▸ TASK TO COMPLETE:
Once you have reviewed the listing below, restate it word for word.

▸ SUPPLIED DATA:
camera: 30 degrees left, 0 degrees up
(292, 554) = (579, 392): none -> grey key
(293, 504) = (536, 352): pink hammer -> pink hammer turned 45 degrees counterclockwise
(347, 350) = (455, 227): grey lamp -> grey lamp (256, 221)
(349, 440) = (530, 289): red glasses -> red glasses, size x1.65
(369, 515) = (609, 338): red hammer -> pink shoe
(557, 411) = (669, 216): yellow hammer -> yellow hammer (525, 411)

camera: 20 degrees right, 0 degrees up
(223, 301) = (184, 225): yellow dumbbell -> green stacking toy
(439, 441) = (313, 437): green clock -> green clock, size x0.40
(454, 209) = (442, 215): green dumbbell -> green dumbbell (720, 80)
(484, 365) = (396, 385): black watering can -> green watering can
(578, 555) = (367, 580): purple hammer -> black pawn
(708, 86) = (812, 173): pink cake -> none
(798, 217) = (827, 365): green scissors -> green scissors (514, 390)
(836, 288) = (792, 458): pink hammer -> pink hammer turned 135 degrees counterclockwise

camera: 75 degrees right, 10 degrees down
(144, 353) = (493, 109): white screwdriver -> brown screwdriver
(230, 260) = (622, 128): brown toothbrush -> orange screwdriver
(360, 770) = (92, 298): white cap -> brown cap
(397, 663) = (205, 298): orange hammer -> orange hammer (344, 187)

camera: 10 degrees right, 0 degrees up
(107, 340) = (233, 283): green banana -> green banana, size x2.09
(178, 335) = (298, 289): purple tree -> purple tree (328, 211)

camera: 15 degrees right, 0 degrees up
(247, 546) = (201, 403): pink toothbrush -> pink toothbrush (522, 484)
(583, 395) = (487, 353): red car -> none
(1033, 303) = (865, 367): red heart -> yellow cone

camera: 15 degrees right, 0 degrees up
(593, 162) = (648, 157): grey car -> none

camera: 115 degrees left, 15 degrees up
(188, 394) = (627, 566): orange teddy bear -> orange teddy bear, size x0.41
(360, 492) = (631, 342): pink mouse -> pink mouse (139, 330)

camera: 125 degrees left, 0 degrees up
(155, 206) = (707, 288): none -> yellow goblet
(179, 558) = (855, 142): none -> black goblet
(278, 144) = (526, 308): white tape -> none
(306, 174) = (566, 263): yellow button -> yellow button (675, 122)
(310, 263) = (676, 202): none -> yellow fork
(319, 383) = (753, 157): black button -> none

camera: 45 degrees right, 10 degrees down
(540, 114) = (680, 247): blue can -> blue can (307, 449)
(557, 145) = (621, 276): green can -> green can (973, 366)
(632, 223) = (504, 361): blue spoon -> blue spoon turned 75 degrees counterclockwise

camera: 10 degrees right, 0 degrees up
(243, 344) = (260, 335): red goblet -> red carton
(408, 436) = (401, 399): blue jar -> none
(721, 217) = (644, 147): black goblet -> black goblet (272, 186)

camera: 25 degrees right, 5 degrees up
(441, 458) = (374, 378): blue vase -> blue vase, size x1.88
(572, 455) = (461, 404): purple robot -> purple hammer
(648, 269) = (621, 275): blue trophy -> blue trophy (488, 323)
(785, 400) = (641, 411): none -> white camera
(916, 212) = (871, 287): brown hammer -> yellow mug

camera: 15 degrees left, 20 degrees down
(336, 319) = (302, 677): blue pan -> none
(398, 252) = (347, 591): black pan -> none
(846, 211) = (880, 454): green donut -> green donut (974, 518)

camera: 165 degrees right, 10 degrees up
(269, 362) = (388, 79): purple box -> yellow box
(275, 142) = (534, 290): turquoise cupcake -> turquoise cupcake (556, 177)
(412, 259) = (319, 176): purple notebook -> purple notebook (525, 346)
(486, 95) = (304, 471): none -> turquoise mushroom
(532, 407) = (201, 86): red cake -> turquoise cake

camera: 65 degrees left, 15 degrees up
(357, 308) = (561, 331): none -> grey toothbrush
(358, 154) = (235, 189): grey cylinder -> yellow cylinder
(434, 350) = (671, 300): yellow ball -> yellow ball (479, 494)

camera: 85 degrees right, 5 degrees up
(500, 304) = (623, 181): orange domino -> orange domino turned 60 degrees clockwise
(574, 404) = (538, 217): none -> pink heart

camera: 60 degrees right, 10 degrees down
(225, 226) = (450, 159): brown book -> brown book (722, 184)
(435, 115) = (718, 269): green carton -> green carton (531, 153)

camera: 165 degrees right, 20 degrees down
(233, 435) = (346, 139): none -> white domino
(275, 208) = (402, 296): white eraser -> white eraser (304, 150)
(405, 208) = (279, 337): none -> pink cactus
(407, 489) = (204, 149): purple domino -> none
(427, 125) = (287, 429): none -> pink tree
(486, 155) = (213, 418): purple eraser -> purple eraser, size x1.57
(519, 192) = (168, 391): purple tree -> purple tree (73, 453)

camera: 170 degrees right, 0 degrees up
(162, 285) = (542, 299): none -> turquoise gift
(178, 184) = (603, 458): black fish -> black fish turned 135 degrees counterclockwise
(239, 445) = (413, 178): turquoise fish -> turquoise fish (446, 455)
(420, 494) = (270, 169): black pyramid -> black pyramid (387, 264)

▸ SOLVED EXERCISE:
camera: 30 degrees left, 0 degrees up
(292, 554) = (579, 392): none -> grey key
(293, 504) = (536, 352): pink hammer -> pink hammer turned 45 degrees counterclockwise
(347, 350) = (455, 227): grey lamp -> grey lamp (256, 221)
(349, 440) = (530, 289): red glasses -> red glasses, size x1.65
(369, 515) = (609, 338): red hammer -> pink shoe
(557, 411) = (669, 216): yellow hammer -> yellow hammer (525, 411)

camera: 20 degrees right, 0 degrees up
(223, 301) = (184, 225): yellow dumbbell -> green stacking toy
(439, 441) = (313, 437): green clock -> green clock, size x0.40
(454, 209) = (442, 215): green dumbbell -> green dumbbell (720, 80)
(484, 365) = (396, 385): black watering can -> green watering can
(578, 555) = (367, 580): purple hammer -> black pawn
(708, 86) = (812, 173): pink cake -> none
(798, 217) = (827, 365): green scissors -> green scissors (514, 390)
(836, 288) = (792, 458): pink hammer -> pink hammer turned 135 degrees counterclockwise

camera: 75 degrees right, 10 degrees down
(144, 353) = (493, 109): white screwdriver -> brown screwdriver
(230, 260) = (622, 128): brown toothbrush -> orange screwdriver
(360, 770) = (92, 298): white cap -> brown cap
(397, 663) = (205, 298): orange hammer -> orange hammer (344, 187)

camera: 10 degrees right, 0 degrees up
(107, 340) = (233, 283): green banana -> green banana, size x2.09
(178, 335) = (298, 289): purple tree -> purple tree (328, 211)

camera: 15 degrees right, 0 degrees up
(247, 546) = (201, 403): pink toothbrush -> pink toothbrush (522, 484)
(583, 395) = (487, 353): red car -> none
(1033, 303) = (865, 367): red heart -> yellow cone

camera: 15 degrees right, 0 degrees up
(593, 162) = (648, 157): grey car -> none

camera: 115 degrees left, 15 degrees up
(188, 394) = (627, 566): orange teddy bear -> orange teddy bear, size x0.41
(360, 492) = (631, 342): pink mouse -> pink mouse (139, 330)

camera: 125 degrees left, 0 degrees up
(155, 206) = (707, 288): none -> yellow goblet
(179, 558) = (855, 142): none -> black goblet
(278, 144) = (526, 308): white tape -> none
(306, 174) = (566, 263): yellow button -> yellow button (675, 122)
(310, 263) = (676, 202): none -> yellow fork
(319, 383) = (753, 157): black button -> none

camera: 45 degrees right, 10 degrees down
(540, 114) = (680, 247): blue can -> blue can (307, 449)
(557, 145) = (621, 276): green can -> green can (973, 366)
(632, 223) = (504, 361): blue spoon -> blue spoon turned 75 degrees counterclockwise

camera: 10 degrees right, 0 degrees up
(243, 344) = (260, 335): red goblet -> red carton
(408, 436) = (401, 399): blue jar -> none
(721, 217) = (644, 147): black goblet -> black goblet (272, 186)

camera: 25 degrees right, 5 degrees up
(441, 458) = (374, 378): blue vase -> blue vase, size x1.88
(572, 455) = (461, 404): purple robot -> purple hammer
(648, 269) = (621, 275): blue trophy -> blue trophy (488, 323)
(785, 400) = (641, 411): none -> white camera
(916, 212) = (871, 287): brown hammer -> yellow mug

camera: 15 degrees left, 20 degrees down
(336, 319) = (302, 677): blue pan -> none
(398, 252) = (347, 591): black pan -> none
(846, 211) = (880, 454): green donut -> green donut (974, 518)

camera: 165 degrees right, 10 degrees up
(269, 362) = (388, 79): purple box -> yellow box
(275, 142) = (534, 290): turquoise cupcake -> turquoise cupcake (556, 177)
(412, 259) = (319, 176): purple notebook -> purple notebook (525, 346)
(486, 95) = (304, 471): none -> turquoise mushroom
(532, 407) = (201, 86): red cake -> turquoise cake

camera: 65 degrees left, 15 degrees up
(357, 308) = (561, 331): none -> grey toothbrush
(358, 154) = (235, 189): grey cylinder -> yellow cylinder
(434, 350) = (671, 300): yellow ball -> yellow ball (479, 494)

camera: 85 degrees right, 5 degrees up
(500, 304) = (623, 181): orange domino -> orange domino turned 60 degrees clockwise
(574, 404) = (538, 217): none -> pink heart

camera: 60 degrees right, 10 degrees down
(225, 226) = (450, 159): brown book -> brown book (722, 184)
(435, 115) = (718, 269): green carton -> green carton (531, 153)

camera: 165 degrees right, 20 degrees down
(233, 435) = (346, 139): none -> white domino
(275, 208) = (402, 296): white eraser -> white eraser (304, 150)
(405, 208) = (279, 337): none -> pink cactus
(407, 489) = (204, 149): purple domino -> none
(427, 125) = (287, 429): none -> pink tree
(486, 155) = (213, 418): purple eraser -> purple eraser, size x1.57
(519, 192) = (168, 391): purple tree -> purple tree (73, 453)

camera: 170 degrees right, 0 degrees up
(162, 285) = (542, 299): none -> turquoise gift
(178, 184) = (603, 458): black fish -> black fish turned 135 degrees counterclockwise
(239, 445) = (413, 178): turquoise fish -> turquoise fish (446, 455)
(420, 494) = (270, 169): black pyramid -> black pyramid (387, 264)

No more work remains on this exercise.